▶ **Goal of the exercise**
Once you have located the line containing "(410, 102) = (551, 144): black" in the material below, return it exactly along with each line after it through the line containing "(506, 156) = (552, 214): none -> yellow boat".

▶ **Excerpted data**
● ● ●

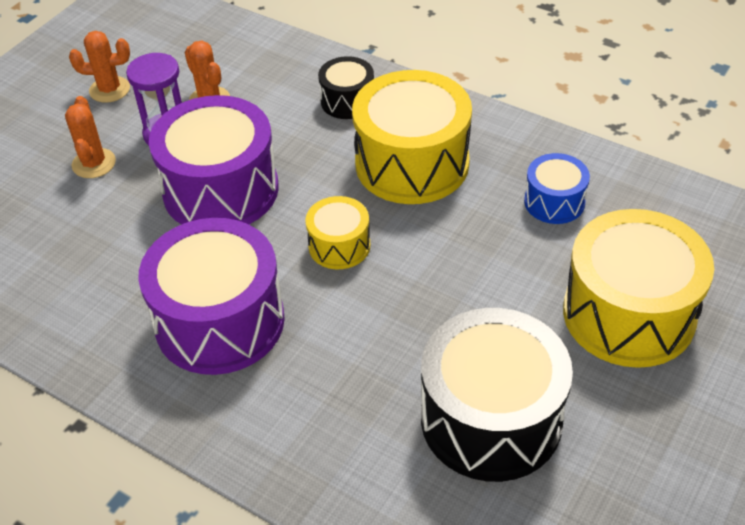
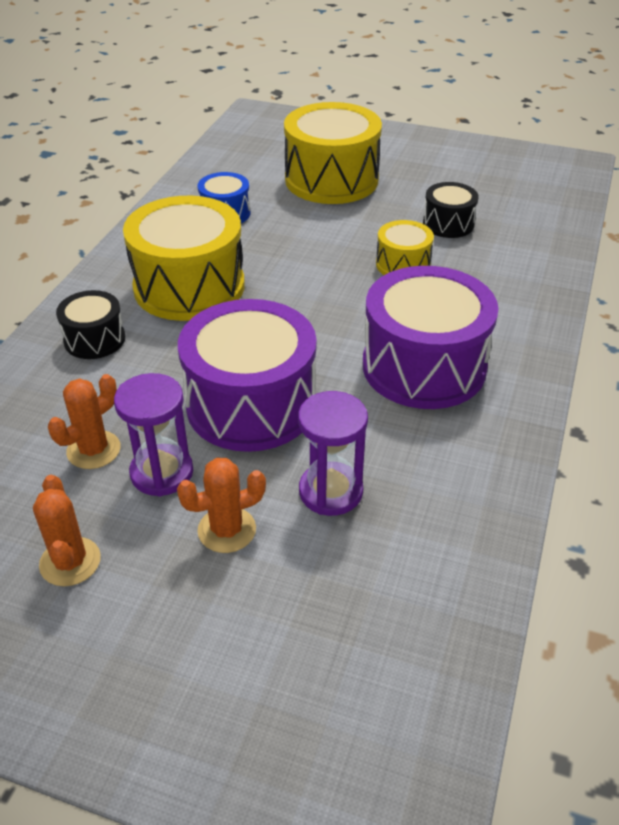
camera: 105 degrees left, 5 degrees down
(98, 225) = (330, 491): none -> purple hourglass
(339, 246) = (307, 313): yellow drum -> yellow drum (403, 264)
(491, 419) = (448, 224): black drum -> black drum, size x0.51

● ● ●

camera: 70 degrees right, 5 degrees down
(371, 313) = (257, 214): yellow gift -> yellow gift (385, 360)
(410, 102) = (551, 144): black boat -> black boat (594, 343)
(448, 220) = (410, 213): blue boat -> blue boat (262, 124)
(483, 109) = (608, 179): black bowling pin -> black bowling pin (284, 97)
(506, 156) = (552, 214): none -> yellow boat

● ● ●

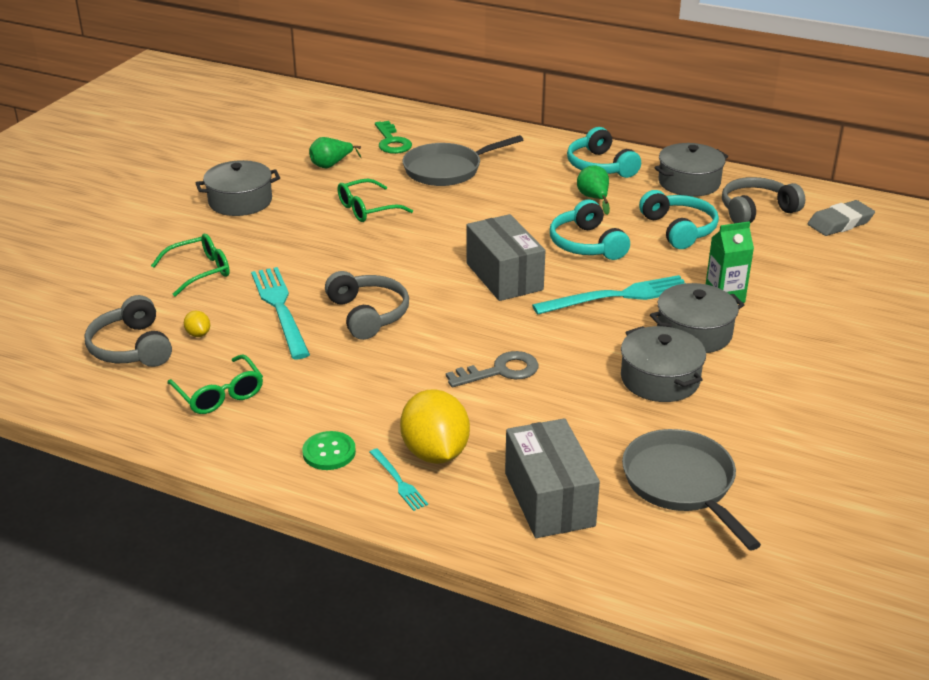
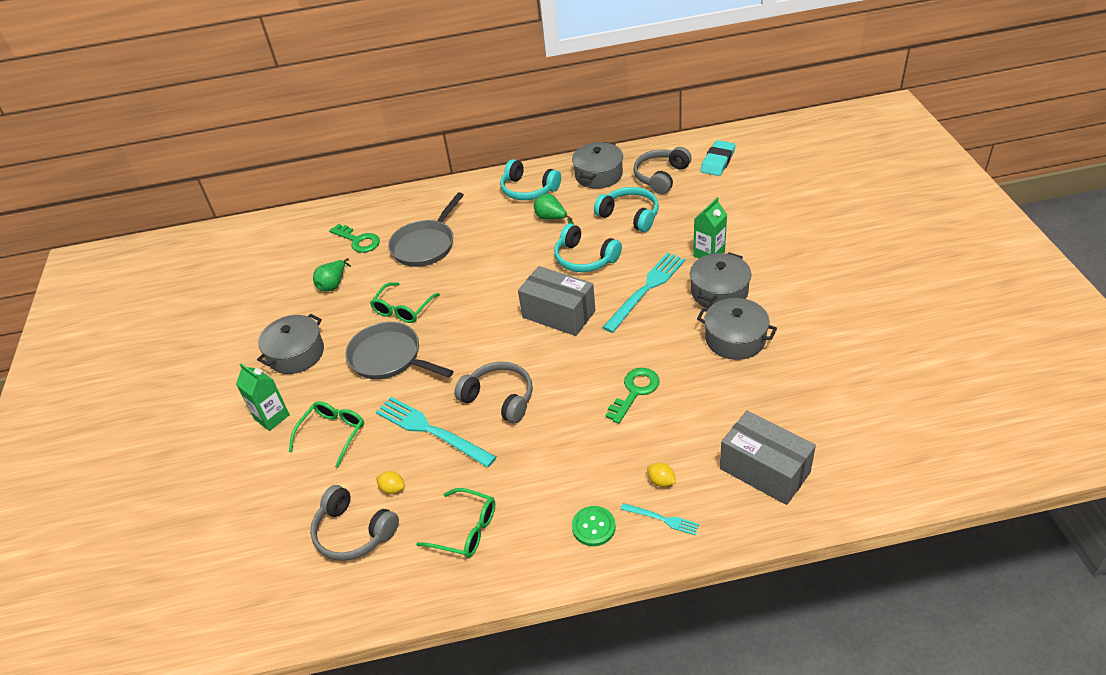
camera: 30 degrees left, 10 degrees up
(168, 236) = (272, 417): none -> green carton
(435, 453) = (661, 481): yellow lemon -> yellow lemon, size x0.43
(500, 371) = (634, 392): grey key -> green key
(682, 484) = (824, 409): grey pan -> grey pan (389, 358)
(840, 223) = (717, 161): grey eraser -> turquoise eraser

● ● ●

▶ **Reply to the exercise**
(410, 102) = (551, 144): black boat -> black boat (594, 343)
(448, 220) = (410, 213): blue boat -> blue boat (262, 124)
(483, 109) = (608, 179): black bowling pin -> black bowling pin (284, 97)
(506, 156) = (552, 214): none -> yellow boat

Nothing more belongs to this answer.